■ **What is required**: The expected answer is a single number, namely how many lines in the data below hold the word "white".

Extracted data entries
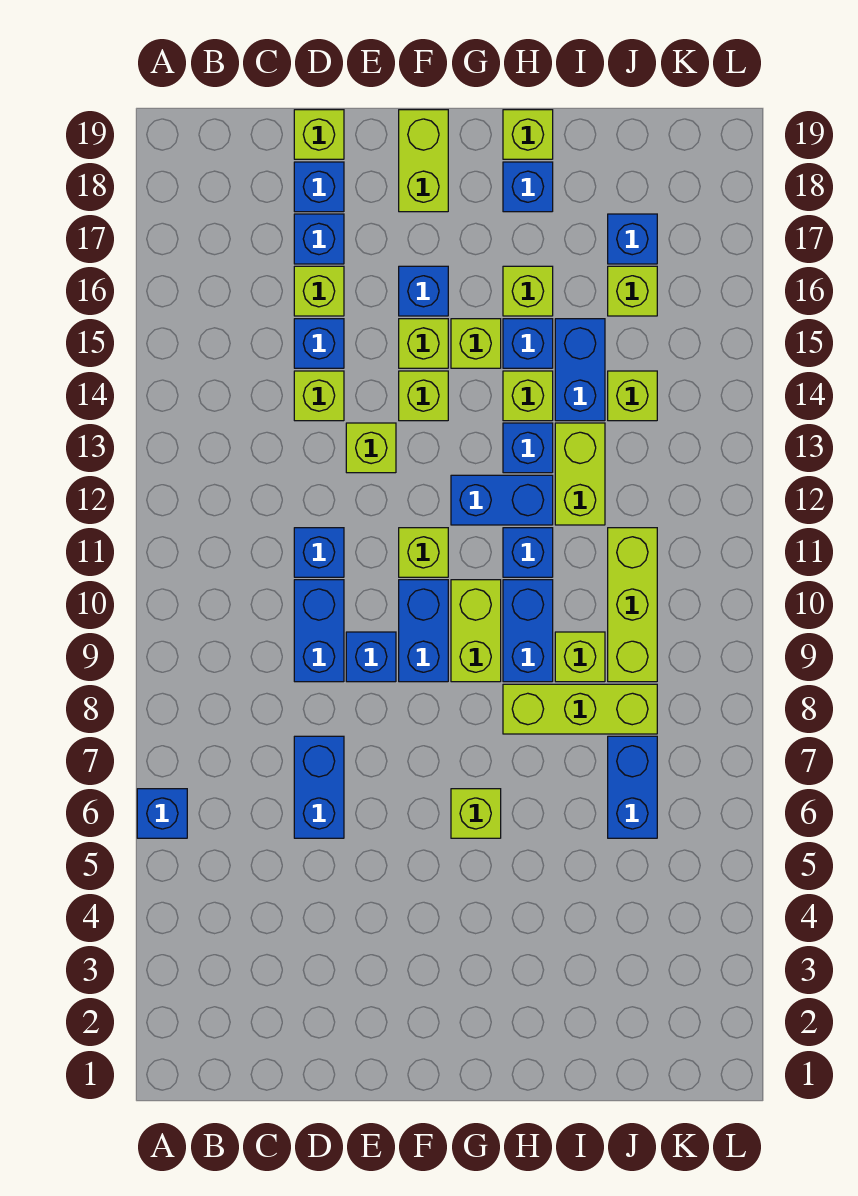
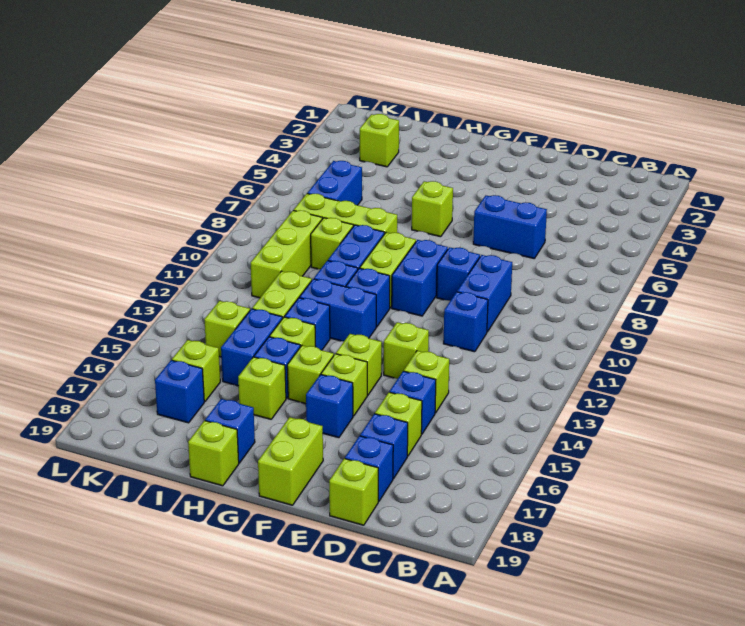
blue brick A6 level 1 -> blue brick G11 level 1
blue brick D6:D7 level 1 -> blue brick D6:E6 level 1
lime brick F11 level 1 -> lime brick J3 level 1

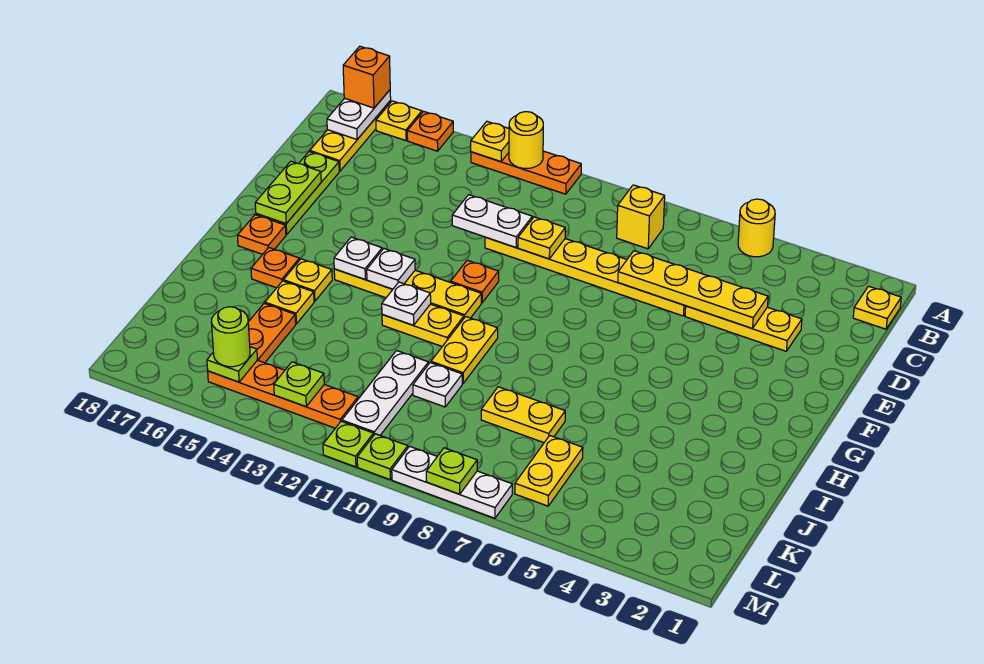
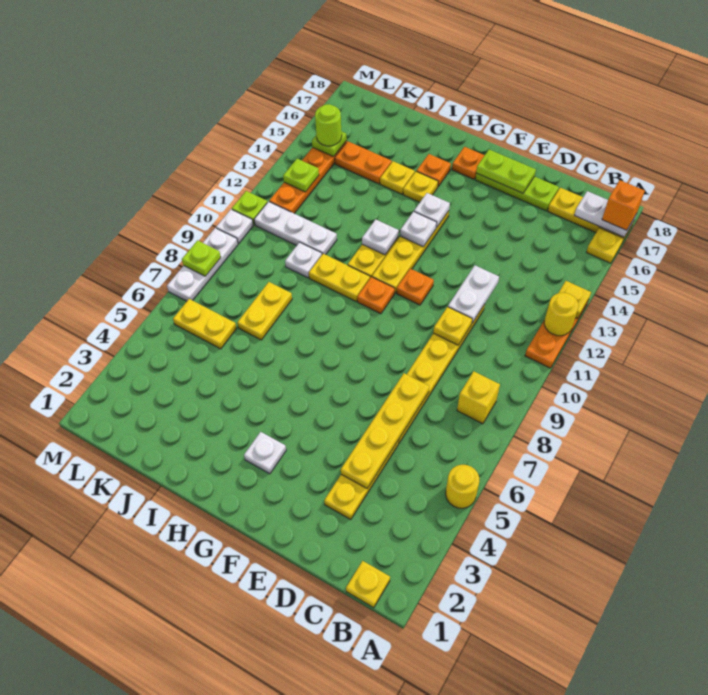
orange plate A15 level 1 -> orange plate G10 level 1
none -> white plate G3 level 1
lime plate M10 level 1 -> white plate M10 level 1

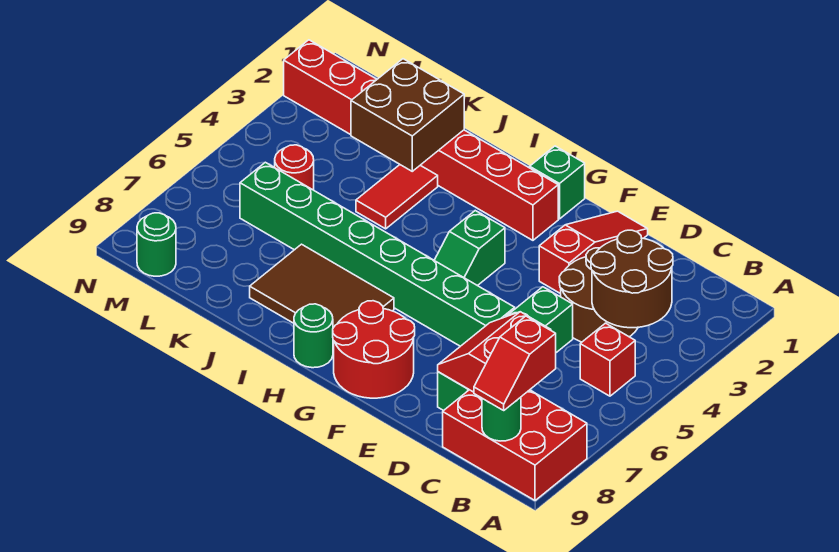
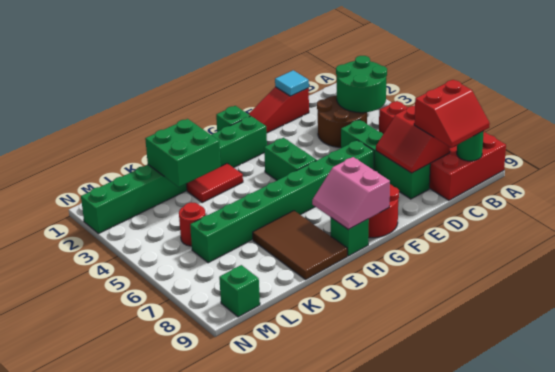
brown round brick B3:C4 level 2 -> green round brick B3:C4 level 2
red slope B8:B9 level 3 top 8 -> red slope B8:C9 level 3 top 8
none -> cyan tile D1 level 2
red slope E1:E3 level 1 top 3 -> red slope D1:F1 level 1 top D
red brick G2:N2 level 1 -> green brick G2:N2 level 1
green slope G4:G5 level 1 top 4 -> green brick G4:G5 level 1
none -> pink slope G8:H9 level 2 top G
brown tile H7:J8 level 1 -> brown tile I7:J9 level 1
green round brick H9 level 1 -> green brick H9 level 1
brown brick J2:K3 level 2 -> green brick J2:K3 level 2
red tile J3:J4 level 1 -> red tile I3:J3 level 1
green round brick M9 level 1 -> green brick M9 level 1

■ **Exercise response**: 2